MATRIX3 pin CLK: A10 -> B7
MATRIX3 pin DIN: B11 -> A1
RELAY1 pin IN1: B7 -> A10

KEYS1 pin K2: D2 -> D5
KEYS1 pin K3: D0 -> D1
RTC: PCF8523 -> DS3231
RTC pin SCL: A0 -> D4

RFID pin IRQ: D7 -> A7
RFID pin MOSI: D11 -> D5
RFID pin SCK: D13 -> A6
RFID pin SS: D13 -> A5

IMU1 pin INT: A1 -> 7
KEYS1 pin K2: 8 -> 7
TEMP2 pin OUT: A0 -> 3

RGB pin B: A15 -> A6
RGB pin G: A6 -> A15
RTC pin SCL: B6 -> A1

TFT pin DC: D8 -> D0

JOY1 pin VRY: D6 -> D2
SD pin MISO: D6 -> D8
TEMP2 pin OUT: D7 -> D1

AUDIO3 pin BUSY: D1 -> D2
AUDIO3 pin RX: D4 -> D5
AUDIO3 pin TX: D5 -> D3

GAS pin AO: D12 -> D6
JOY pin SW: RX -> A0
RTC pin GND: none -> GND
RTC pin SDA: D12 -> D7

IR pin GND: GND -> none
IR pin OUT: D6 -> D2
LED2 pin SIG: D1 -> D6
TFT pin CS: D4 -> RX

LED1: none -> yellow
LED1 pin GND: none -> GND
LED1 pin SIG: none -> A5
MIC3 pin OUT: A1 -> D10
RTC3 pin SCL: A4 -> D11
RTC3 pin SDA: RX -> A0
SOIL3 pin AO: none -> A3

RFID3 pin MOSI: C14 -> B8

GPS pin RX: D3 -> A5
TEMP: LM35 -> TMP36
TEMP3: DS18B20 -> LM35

Exercise description
Please let your answer be exactly the lines from the one holding "KEYS1 pin K2: 8 -> 7" through the last line of the entries above, both ends included.

Response to the task
KEYS1 pin K2: 8 -> 7
TEMP2 pin OUT: A0 -> 3

RGB pin B: A15 -> A6
RGB pin G: A6 -> A15
RTC pin SCL: B6 -> A1

TFT pin DC: D8 -> D0

JOY1 pin VRY: D6 -> D2
SD pin MISO: D6 -> D8
TEMP2 pin OUT: D7 -> D1

AUDIO3 pin BUSY: D1 -> D2
AUDIO3 pin RX: D4 -> D5
AUDIO3 pin TX: D5 -> D3

GAS pin AO: D12 -> D6
JOY pin SW: RX -> A0
RTC pin GND: none -> GND
RTC pin SDA: D12 -> D7

IR pin GND: GND -> none
IR pin OUT: D6 -> D2
LED2 pin SIG: D1 -> D6
TFT pin CS: D4 -> RX

LED1: none -> yellow
LED1 pin GND: none -> GND
LED1 pin SIG: none -> A5
MIC3 pin OUT: A1 -> D10
RTC3 pin SCL: A4 -> D11
RTC3 pin SDA: RX -> A0
SOIL3 pin AO: none -> A3

RFID3 pin MOSI: C14 -> B8

GPS pin RX: D3 -> A5
TEMP: LM35 -> TMP36
TEMP3: DS18B20 -> LM35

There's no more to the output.